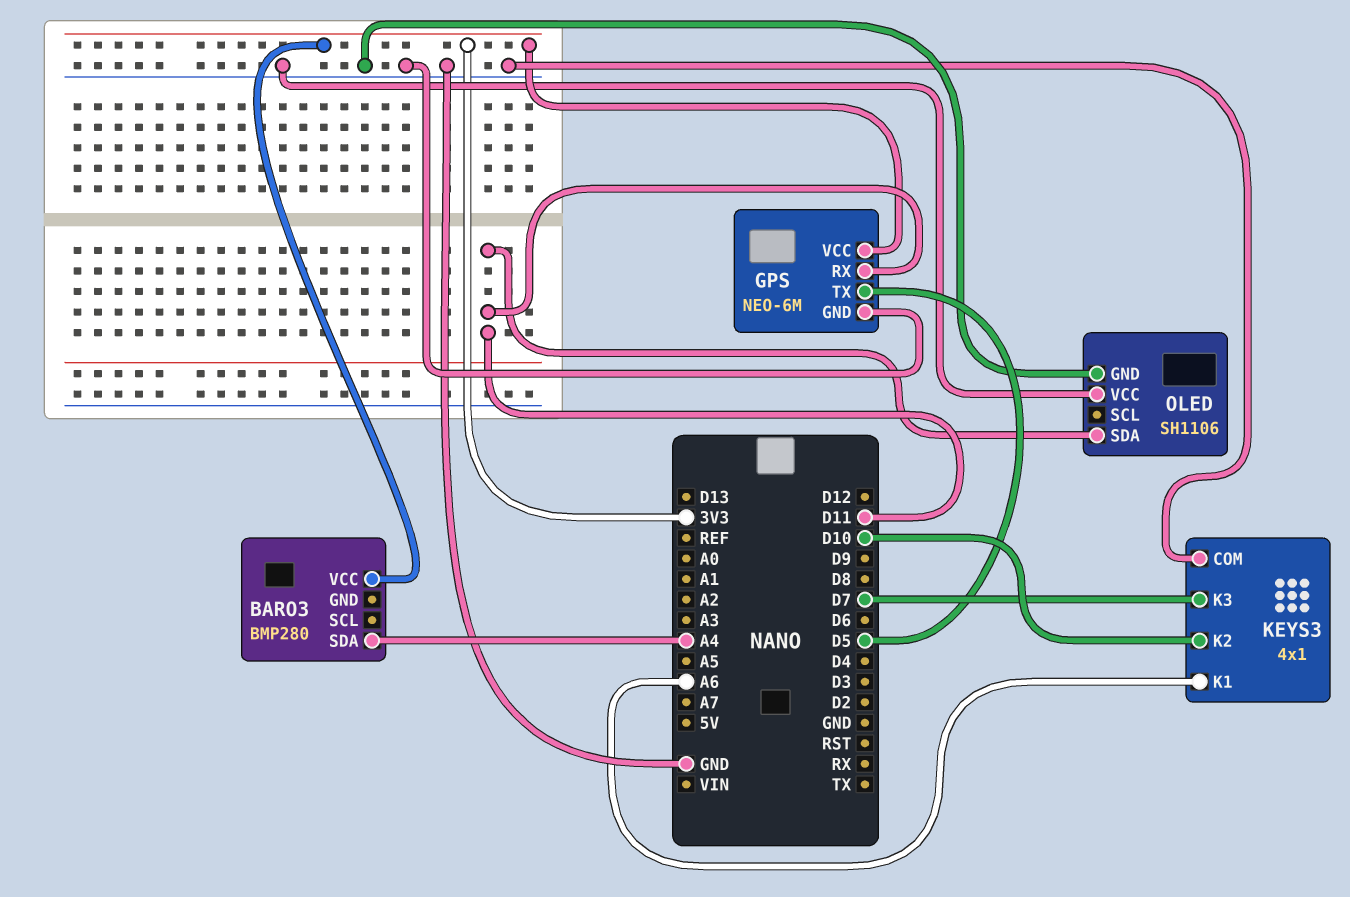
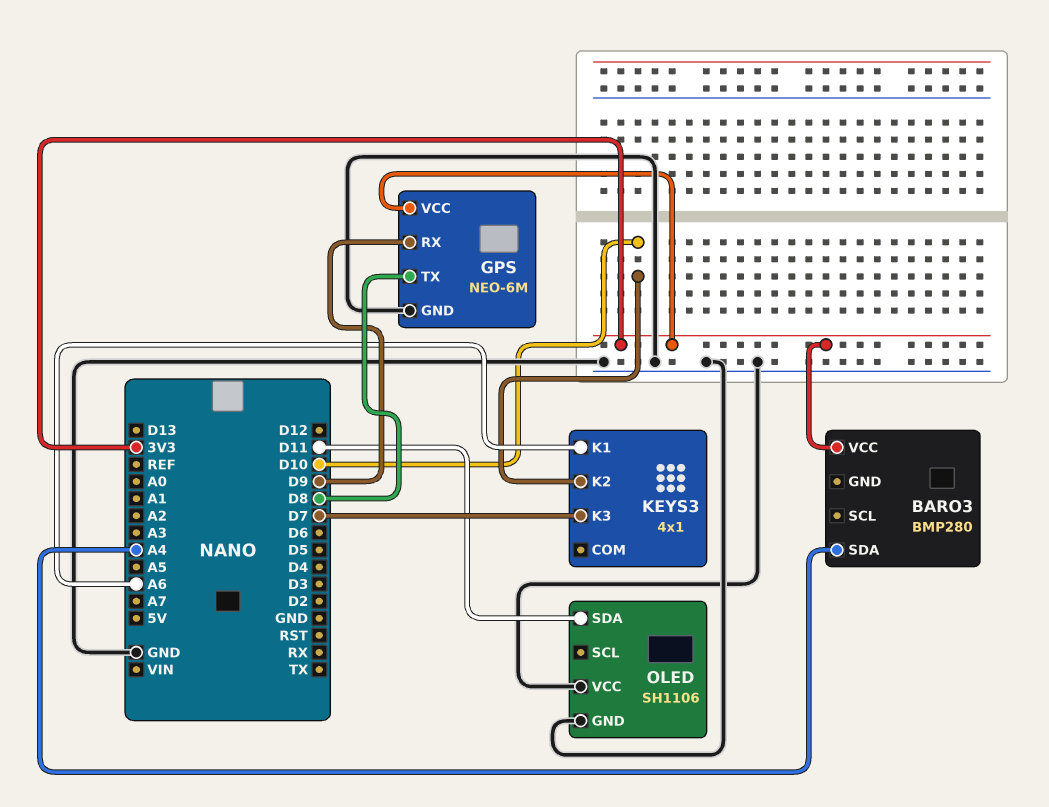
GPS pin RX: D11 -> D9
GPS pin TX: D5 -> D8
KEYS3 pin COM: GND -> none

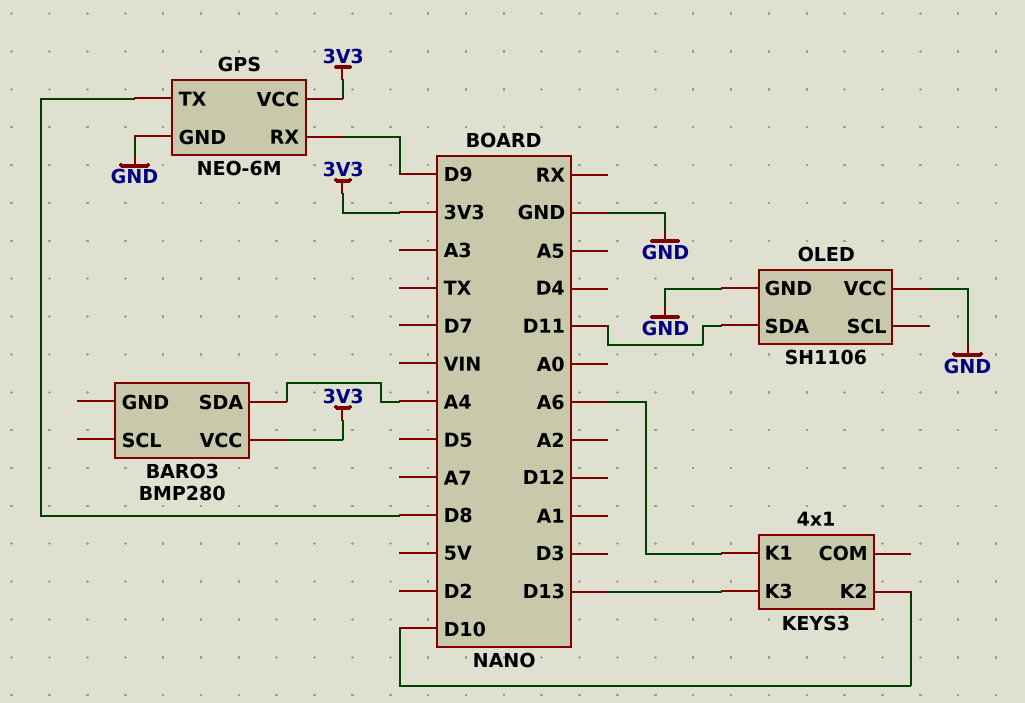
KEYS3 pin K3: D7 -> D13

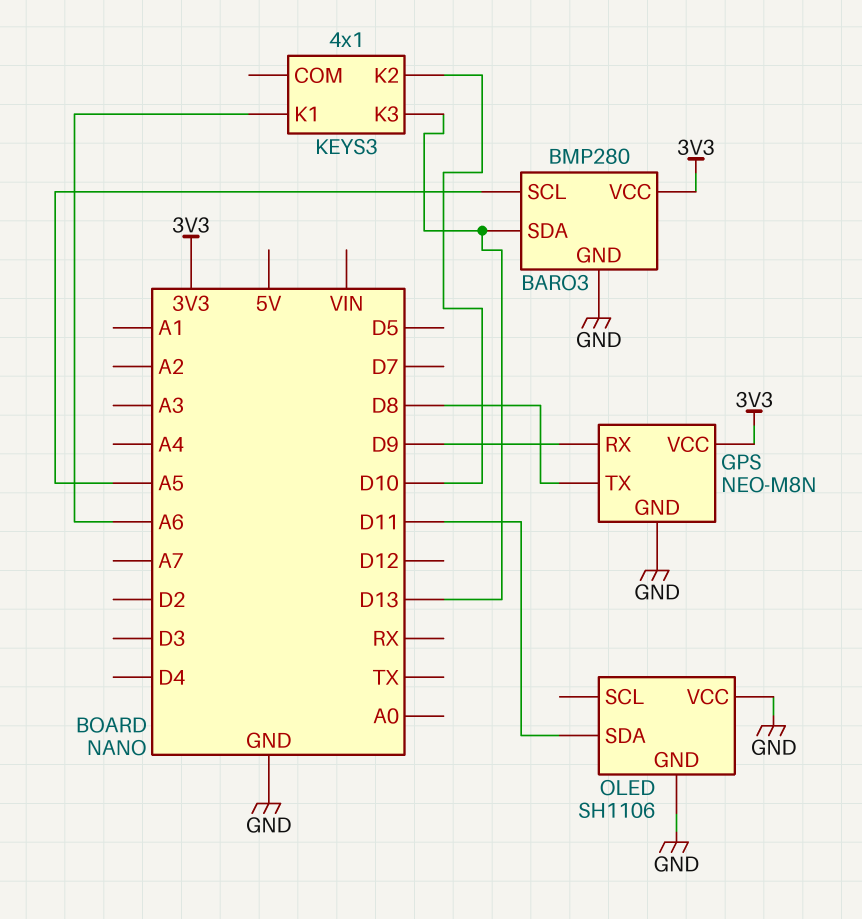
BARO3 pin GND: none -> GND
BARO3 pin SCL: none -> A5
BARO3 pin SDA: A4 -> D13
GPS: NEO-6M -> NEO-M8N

┄┄┄┄┄┄

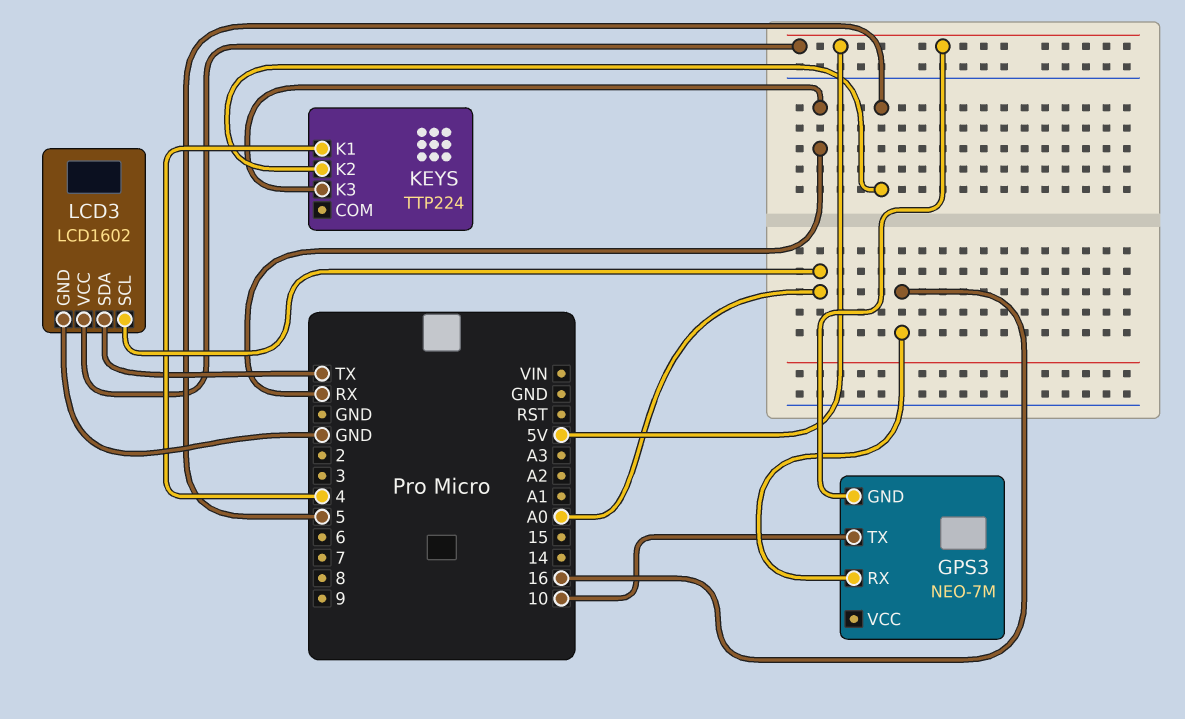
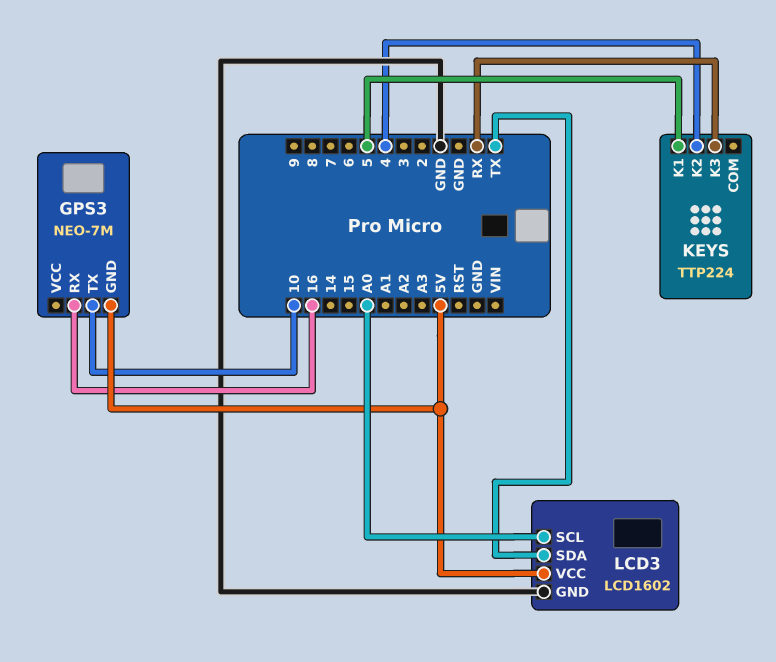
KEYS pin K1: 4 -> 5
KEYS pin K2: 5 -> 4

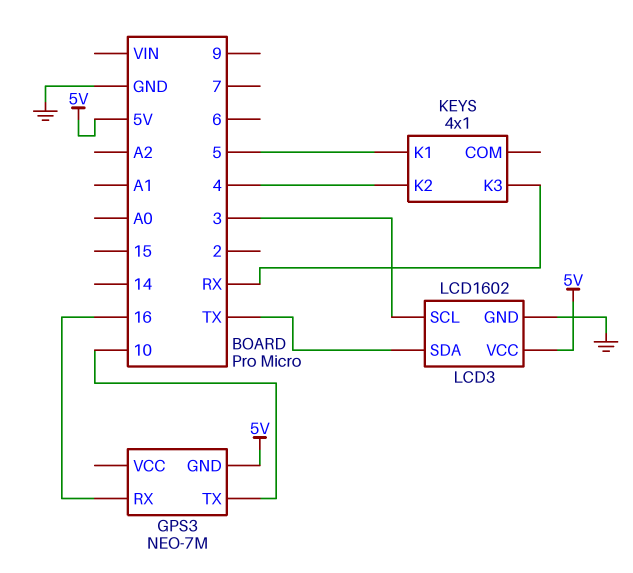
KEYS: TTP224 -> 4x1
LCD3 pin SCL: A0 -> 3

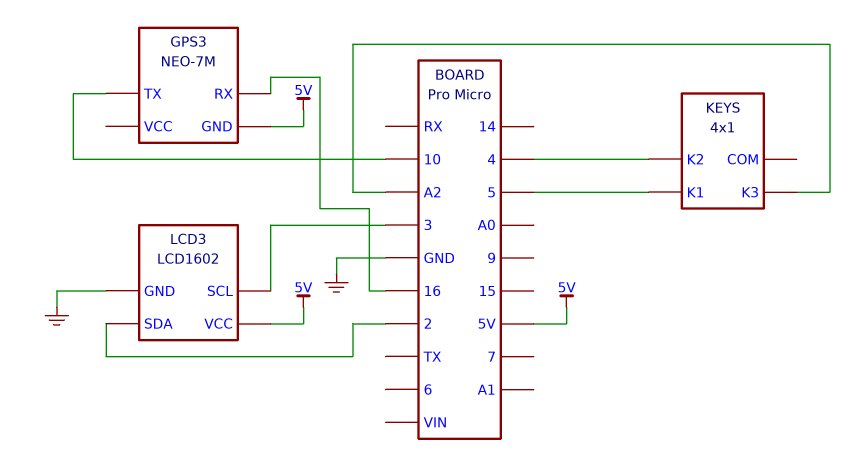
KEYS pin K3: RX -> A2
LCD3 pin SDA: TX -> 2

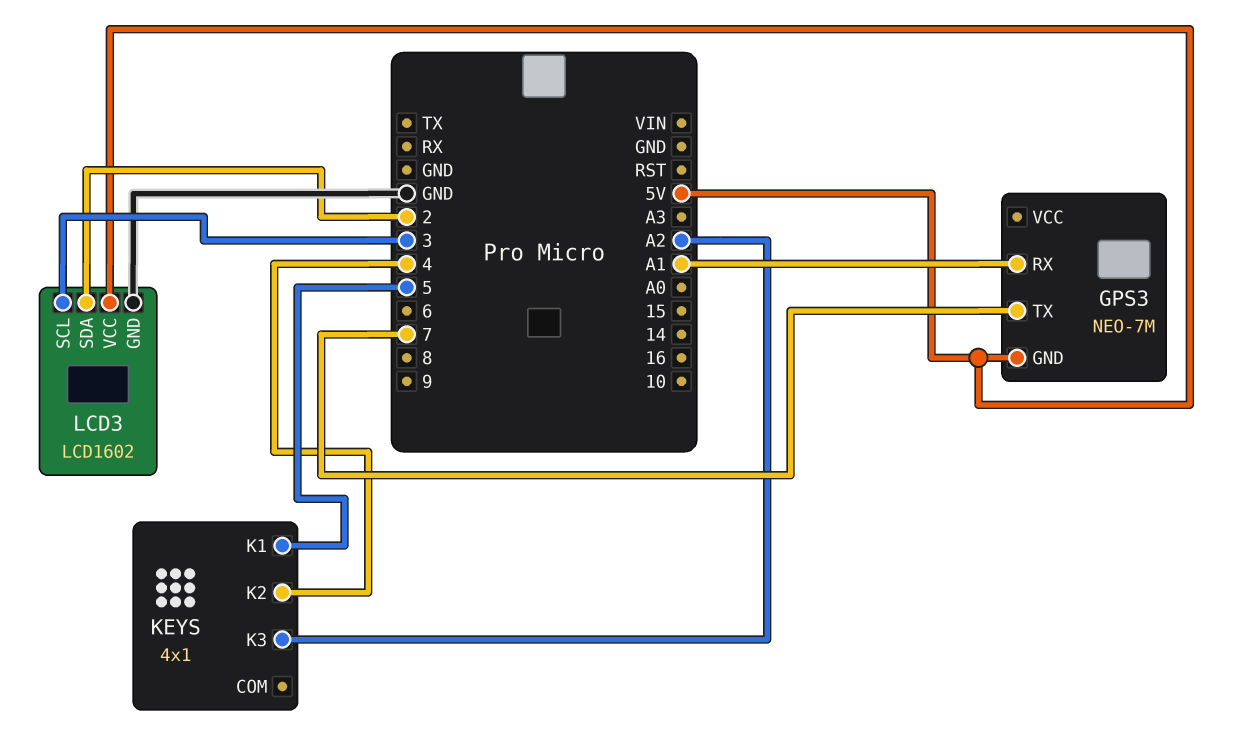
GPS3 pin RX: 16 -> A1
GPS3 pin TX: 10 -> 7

┄┄┄┄┄┄

**INSTRUCTIONS FOR THE TASK:** Quote the data above exactly from the line with "GPS pin RX: D11 -> D9" to the line with "GPS: NEO-6M -> NEO-M8N", both ends counted, and nothing else. Pictures don't go in.

**EXERCISE RESULT:**
GPS pin RX: D11 -> D9
GPS pin TX: D5 -> D8
KEYS3 pin COM: GND -> none

KEYS3 pin K3: D7 -> D13

BARO3 pin GND: none -> GND
BARO3 pin SCL: none -> A5
BARO3 pin SDA: A4 -> D13
GPS: NEO-6M -> NEO-M8N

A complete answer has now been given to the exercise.